### Records shown ###

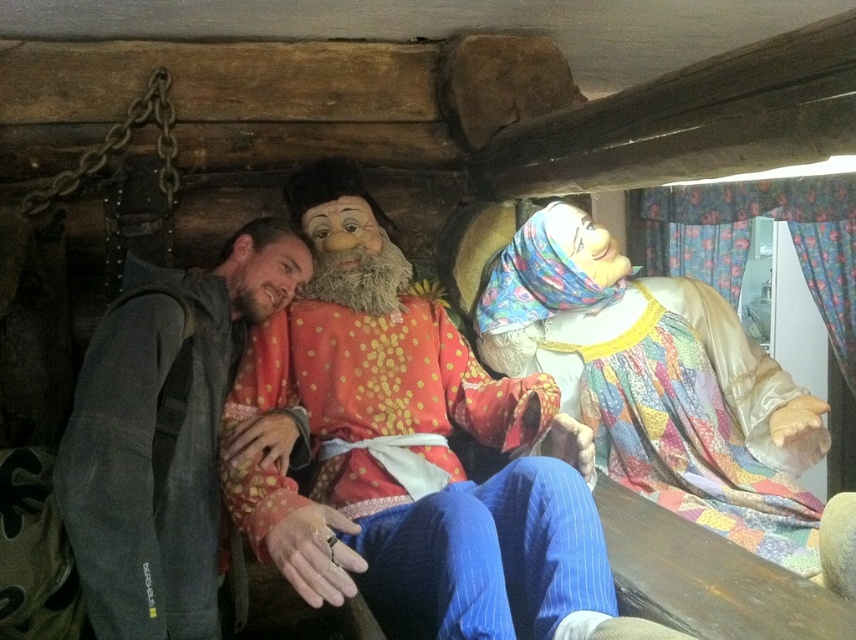
Question: Which of the following is the closest to the observer?

Choices:
 (A) multicolored fabric dress at upper right
 (B) red velvet robe at center
 (C) gray fabric jacket at left

Answer: (B)

Question: Can you confirm if red velvet robe at center is bigger than multicolored fabric dress at upper right?

Choices:
 (A) yes
 (B) no

Answer: (B)

Question: Does multicolored fabric dress at upper right appear over gray fabric jacket at left?

Choices:
 (A) yes
 (B) no

Answer: (A)

Question: Does multicolored fabric dress at upper right appear under gray fabric jacket at left?

Choices:
 (A) no
 (B) yes

Answer: (A)

Question: Which is nearer to the red velvet robe at center?

Choices:
 (A) gray fabric jacket at left
 (B) multicolored fabric dress at upper right

Answer: (A)

Question: Which object appears farthest from the camera in this image?

Choices:
 (A) multicolored fabric dress at upper right
 (B) red velvet robe at center

Answer: (A)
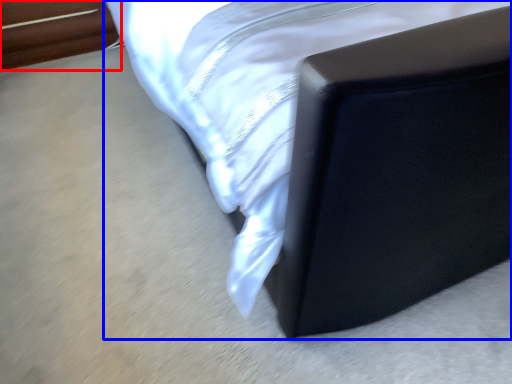
Question: Which point is closer to the camera, furniture (highlighted by a red box) or furniture (highlighted by a blue box)?

Choices:
 (A) furniture
 (B) furniture

Answer: (B)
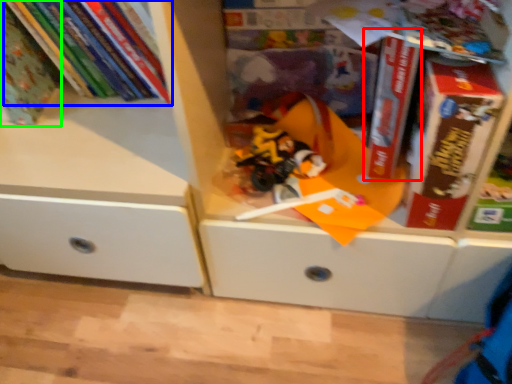
Question: Based on their relative distances, which object is nearer to paperback book (highlighted by a red box)? Choose from book (highlighted by a blue box) and book (highlighted by a green box).

Choices:
 (A) book
 (B) book

Answer: (A)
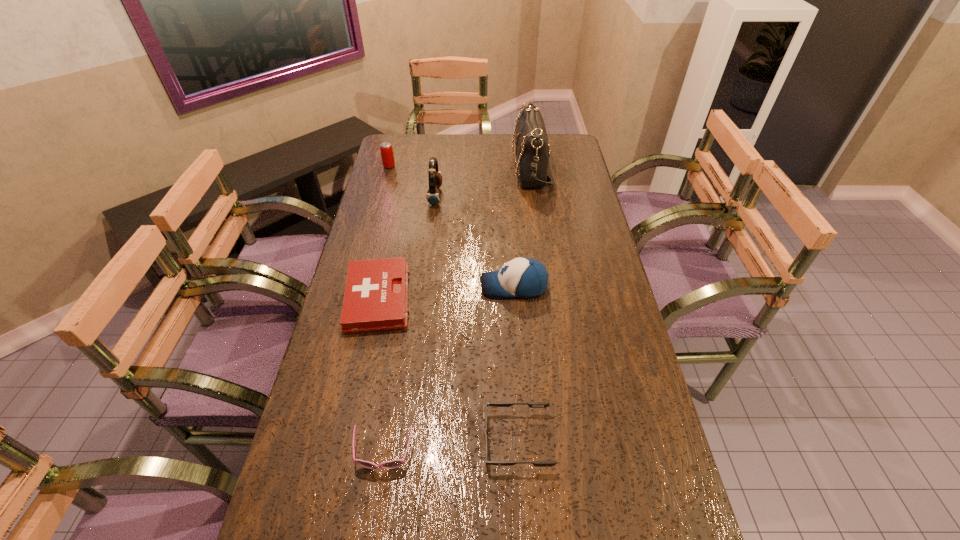
Identify which object is located as the sixth nearest to the right sunglasses. Please provide its 2D coordinates. Your answer should be formatted as a tuple, i.e. [(x, y)], where the tuple contains the x and y coordinates of a point satisfying the conditions above.

[(386, 149)]

This screenshot has height=540, width=960. What are the coordinates of `object that stands as the second closest to the sixth shortest object` in the screenshot? It's located at (532, 151).

This screenshot has width=960, height=540. I want to click on blank space that satisfies the following two spatial constraints: 1. on the temples of the right sunglasses; 2. on the front-facing side of the left sunglasses, so click(517, 453).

###

● **Work to be completed**: Rewrite every line of the entries as a numbered list, skipping blank lines. Leave the pictures out.

● **Response area**:
1. Question: Which of the following is the closest to the observer?
2. Choices:
3.  (A) multicolored fabric dress at upper right
4.  (B) red velvet robe at center
5.  (C) gray fabric jacket at left
6. Answer: (B)
7. Question: Can you confirm if red velvet robe at center is bigger than multicolored fabric dress at upper right?
8. Choices:
9.  (A) yes
10.  (B) no
11. Answer: (B)
12. Question: Does multicolored fabric dress at upper right appear over gray fabric jacket at left?
13. Choices:
14.  (A) yes
15.  (B) no
16. Answer: (A)
17. Question: Does multicolored fabric dress at upper right appear under gray fabric jacket at left?
18. Choices:
19.  (A) no
20.  (B) yes
21. Answer: (A)
22. Question: Which is nearer to the red velvet robe at center?
23. Choices:
24.  (A) gray fabric jacket at left
25.  (B) multicolored fabric dress at upper right
26. Answer: (A)
27. Question: Which object appears farthest from the camera in this image?
28. Choices:
29.  (A) multicolored fabric dress at upper right
30.  (B) red velvet robe at center
31. Answer: (A)
32. Question: Which point is closer to the camera, furniture (highlighted by a red box) or furniture (highlighted by a blue box)?
33. Choices:
34.  (A) furniture
35.  (B) furniture
36. Answer: (B)
37. Question: Based on their relative distances, which object is nearer to paperback book (highlighted by a red box)? Choose from book (highlighted by a blue box) and book (highlighted by a green box).
38. Choices:
39.  (A) book
40.  (B) book
41. Answer: (A)
42. Identify which object is located as the sixth nearest to the right sunglasses. Please provide its 2D coordinates. Your answer should be formatted as a tuple, i.e. [(x, y)], where the tuple contains the x and y coordinates of a point satisfying the conditions above.
43. [(386, 149)]
44. This screenshot has height=540, width=960. What are the coordinates of `object that stands as the second closest to the sixth shortest object` in the screenshot? It's located at (532, 151).
45. This screenshot has width=960, height=540. I want to click on blank space that satisfies the following two spatial constraints: 1. on the temples of the right sunglasses; 2. on the front-facing side of the left sunglasses, so click(517, 453).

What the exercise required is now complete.